*SHORT EXERCISE*: Gather every line in the entries below that contains the string "acciaccatura", and copy each one out.
[TASK MATERIAL start]
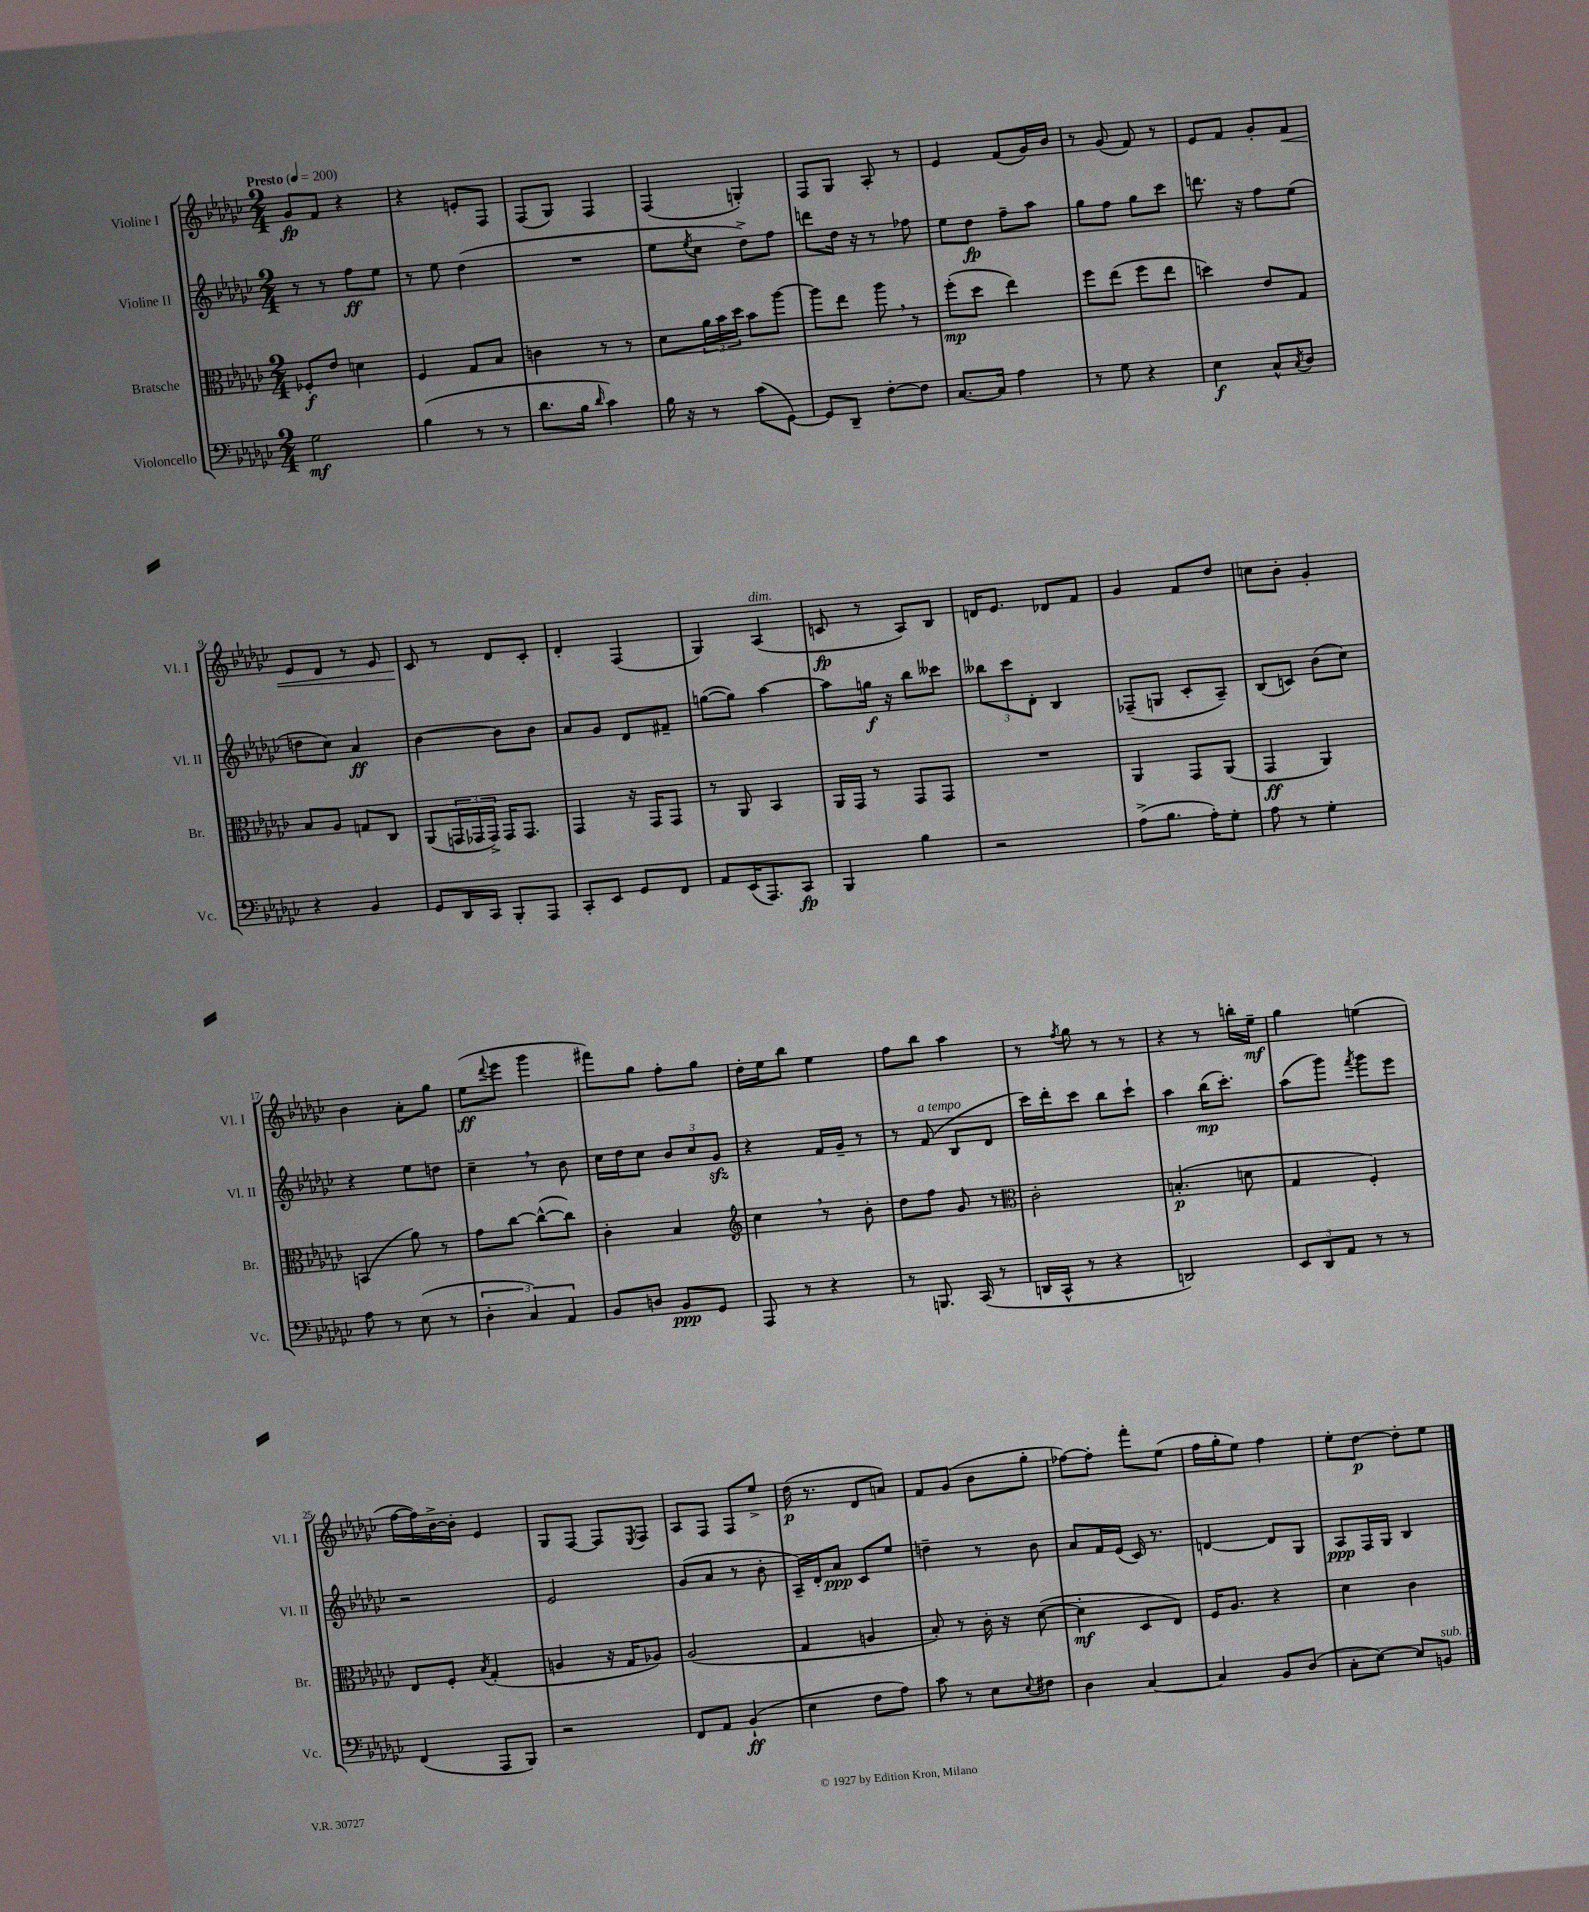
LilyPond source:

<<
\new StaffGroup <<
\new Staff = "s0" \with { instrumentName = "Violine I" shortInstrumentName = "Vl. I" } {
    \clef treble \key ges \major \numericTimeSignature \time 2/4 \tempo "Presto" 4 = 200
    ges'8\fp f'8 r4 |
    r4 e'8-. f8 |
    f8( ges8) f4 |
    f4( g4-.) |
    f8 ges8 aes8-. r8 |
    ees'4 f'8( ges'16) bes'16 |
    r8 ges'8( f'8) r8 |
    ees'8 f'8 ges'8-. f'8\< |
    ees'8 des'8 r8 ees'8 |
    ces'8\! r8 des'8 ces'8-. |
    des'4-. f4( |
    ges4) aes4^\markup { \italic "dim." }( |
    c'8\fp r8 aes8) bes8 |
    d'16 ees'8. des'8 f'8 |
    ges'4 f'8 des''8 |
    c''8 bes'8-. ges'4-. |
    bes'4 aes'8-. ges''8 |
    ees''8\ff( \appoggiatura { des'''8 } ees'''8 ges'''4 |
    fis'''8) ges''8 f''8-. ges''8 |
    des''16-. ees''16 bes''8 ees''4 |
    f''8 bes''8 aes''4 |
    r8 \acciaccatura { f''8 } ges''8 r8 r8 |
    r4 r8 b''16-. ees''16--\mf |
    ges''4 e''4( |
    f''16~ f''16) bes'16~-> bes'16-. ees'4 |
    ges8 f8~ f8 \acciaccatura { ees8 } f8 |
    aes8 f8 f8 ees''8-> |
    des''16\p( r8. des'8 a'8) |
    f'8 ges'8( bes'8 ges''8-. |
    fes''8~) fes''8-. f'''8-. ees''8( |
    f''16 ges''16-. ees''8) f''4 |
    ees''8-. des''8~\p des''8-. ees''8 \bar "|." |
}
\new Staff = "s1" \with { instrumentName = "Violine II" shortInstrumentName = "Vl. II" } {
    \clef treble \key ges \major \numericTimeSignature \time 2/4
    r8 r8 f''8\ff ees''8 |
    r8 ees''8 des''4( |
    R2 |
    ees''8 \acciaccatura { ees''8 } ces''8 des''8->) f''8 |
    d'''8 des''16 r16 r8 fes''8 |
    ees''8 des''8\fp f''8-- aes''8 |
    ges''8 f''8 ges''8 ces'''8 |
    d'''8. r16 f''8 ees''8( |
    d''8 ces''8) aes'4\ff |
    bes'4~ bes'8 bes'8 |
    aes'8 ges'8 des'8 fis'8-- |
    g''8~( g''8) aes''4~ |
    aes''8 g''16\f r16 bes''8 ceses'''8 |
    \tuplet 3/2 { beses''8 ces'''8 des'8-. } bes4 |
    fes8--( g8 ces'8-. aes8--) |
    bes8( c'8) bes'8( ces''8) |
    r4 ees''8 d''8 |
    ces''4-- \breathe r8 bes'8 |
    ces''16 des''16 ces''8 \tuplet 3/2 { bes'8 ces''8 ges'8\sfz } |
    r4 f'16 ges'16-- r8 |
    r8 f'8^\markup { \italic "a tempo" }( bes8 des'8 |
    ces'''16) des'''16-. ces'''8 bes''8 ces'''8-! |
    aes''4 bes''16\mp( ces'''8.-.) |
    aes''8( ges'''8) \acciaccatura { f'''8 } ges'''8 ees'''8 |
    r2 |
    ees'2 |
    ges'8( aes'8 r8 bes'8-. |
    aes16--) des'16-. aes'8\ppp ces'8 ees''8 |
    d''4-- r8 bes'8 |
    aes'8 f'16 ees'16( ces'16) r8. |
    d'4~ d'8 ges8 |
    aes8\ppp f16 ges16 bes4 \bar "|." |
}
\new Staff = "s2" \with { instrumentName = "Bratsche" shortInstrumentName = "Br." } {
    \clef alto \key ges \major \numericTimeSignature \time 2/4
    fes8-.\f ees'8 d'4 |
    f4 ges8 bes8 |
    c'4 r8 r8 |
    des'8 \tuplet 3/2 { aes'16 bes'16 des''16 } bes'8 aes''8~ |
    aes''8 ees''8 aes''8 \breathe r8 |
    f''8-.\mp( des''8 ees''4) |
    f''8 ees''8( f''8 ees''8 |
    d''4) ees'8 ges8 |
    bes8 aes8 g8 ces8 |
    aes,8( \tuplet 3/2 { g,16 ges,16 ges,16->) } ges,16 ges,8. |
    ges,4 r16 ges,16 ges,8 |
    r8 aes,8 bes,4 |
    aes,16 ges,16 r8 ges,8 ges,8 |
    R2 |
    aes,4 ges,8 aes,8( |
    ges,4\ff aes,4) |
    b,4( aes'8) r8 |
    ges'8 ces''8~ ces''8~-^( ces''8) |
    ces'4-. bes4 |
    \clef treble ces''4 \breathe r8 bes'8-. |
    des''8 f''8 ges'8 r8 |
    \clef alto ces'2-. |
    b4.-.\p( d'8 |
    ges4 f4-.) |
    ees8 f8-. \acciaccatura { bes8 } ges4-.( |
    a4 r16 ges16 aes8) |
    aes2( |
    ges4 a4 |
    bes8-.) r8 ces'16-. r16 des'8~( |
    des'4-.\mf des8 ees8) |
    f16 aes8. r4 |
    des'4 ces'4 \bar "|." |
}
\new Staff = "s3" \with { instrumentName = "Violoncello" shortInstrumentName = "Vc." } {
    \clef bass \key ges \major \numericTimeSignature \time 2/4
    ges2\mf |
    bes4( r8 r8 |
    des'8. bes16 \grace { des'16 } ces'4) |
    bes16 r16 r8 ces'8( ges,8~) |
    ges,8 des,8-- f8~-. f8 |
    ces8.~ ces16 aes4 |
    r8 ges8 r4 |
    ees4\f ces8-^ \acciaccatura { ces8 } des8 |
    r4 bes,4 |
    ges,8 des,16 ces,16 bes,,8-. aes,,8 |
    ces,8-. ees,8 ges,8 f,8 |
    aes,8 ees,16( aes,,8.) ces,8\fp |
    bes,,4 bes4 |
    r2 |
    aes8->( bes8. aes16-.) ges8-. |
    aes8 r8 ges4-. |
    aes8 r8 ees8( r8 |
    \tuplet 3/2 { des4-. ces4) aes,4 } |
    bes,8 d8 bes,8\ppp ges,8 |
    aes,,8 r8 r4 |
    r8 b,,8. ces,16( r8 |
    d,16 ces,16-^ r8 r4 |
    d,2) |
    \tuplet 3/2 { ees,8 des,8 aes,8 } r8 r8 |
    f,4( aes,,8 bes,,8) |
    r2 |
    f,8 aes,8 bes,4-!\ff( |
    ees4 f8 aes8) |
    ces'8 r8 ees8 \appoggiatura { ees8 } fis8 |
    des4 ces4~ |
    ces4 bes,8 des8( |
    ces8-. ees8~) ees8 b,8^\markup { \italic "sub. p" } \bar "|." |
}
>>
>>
[TASK MATERIAL end]
*OUTPUT OF THE TASK*:
    r8 \acciaccatura { f''8 } ges''8 r8 r8 |
    ges8 f8~ f8 \acciaccatura { ees8 } f8 |
    ees''8 \acciaccatura { ees''8 } ces''8 des''8->) f''8 |
    aes''8( ges'''8) \acciaccatura { f'''8 } ges'''8 ees'''8 |
    ees8 f8-. \acciaccatura { bes8 } ges4-.( |
    ees4\f ces8-^ \acciaccatura { ces8 } des8 |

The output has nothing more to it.